# [Problem statement]
Please reproduce every entry, keeping each one exact.

# [Material provided]

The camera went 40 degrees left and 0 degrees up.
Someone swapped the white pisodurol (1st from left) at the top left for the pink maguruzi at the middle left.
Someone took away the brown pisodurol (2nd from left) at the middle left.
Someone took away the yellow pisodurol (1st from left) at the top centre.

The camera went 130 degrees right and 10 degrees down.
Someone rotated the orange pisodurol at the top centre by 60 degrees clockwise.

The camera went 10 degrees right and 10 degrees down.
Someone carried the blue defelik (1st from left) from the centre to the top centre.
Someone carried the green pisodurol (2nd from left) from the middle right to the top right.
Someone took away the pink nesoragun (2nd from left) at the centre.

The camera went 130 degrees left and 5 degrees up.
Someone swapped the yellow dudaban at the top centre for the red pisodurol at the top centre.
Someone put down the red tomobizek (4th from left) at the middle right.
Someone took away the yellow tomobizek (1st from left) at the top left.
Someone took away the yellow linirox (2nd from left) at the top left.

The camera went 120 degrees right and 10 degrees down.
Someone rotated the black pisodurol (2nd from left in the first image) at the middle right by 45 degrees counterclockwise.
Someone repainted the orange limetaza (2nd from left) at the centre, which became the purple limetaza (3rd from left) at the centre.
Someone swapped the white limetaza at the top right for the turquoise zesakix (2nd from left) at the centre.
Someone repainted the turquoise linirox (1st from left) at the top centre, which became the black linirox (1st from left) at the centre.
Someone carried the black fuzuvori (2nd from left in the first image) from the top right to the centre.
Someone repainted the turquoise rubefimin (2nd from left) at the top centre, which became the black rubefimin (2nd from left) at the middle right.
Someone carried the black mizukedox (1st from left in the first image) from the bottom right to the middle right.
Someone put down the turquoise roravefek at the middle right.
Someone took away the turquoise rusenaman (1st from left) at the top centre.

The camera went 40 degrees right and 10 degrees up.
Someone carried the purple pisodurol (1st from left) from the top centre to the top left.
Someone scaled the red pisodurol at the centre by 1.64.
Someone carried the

# [Solution to the problem]
The camera went 40 degrees left and 0 degrees up.
Someone swapped the white pisodurol (1st from left) at the top left for the pink maguruzi at the middle left.
Someone took away the brown pisodurol (2nd from left) at the middle left.
Someone took away the yellow pisodurol (1st from left) at the top centre.

The camera went 130 degrees right and 10 degrees down.
Someone rotated the orange pisodurol at the top centre by 60 degrees clockwise.

The camera went 10 degrees right and 10 degrees down.
Someone carried the blue defelik (1st from left) from the centre to the top centre.
Someone carried the green pisodurol (2nd from left) from the middle right to the top right.
Someone took away the pink nesoragun (2nd from left) at the centre.

The camera went 130 degrees left and 5 degrees up.
Someone swapped the yellow dudaban at the top centre for the red pisodurol at the top centre.
Someone put down the red tomobizek (4th from left) at the middle right.
Someone took away the yellow tomobizek (1st from left) at the top left.
Someone took away the yellow linirox (2nd from left) at the top left.

The camera went 120 degrees right and 10 degrees down.
Someone rotated the black pisodurol (2nd from left in the first image) at the middle right by 45 degrees counterclockwise.
Someone repainted the orange limetaza (2nd from left) at the centre, which became the purple limetaza (3rd from left) at the centre.
Someone swapped the white limetaza at the top right for the turquoise zesakix (2nd from left) at the centre.
Someone repainted the turquoise linirox (1st from left) at the top centre, which became the black linirox (1st from left) at the centre.
Someone carried the black fuzuvori (2nd from left in the first image) from the top right to the centre.
Someone repainted the turquoise rubefimin (2nd from left) at the top centre, which became the black rubefimin (2nd from left) at the middle right.
Someone carried the black mizukedox (1st from left in the first image) from the bottom right to the middle right.
Someone put down the turquoise roravefek at the middle right.
Someone took away the turquoise rusenaman (1st from left) at the top centre.

The camera went 40 degrees right and 10 degrees up.
Someone carried the purple pisodurol (1st from left) from the top centre to the top left.
Someone scaled the red pisodurol at the centre by 1.64.
Someone carried the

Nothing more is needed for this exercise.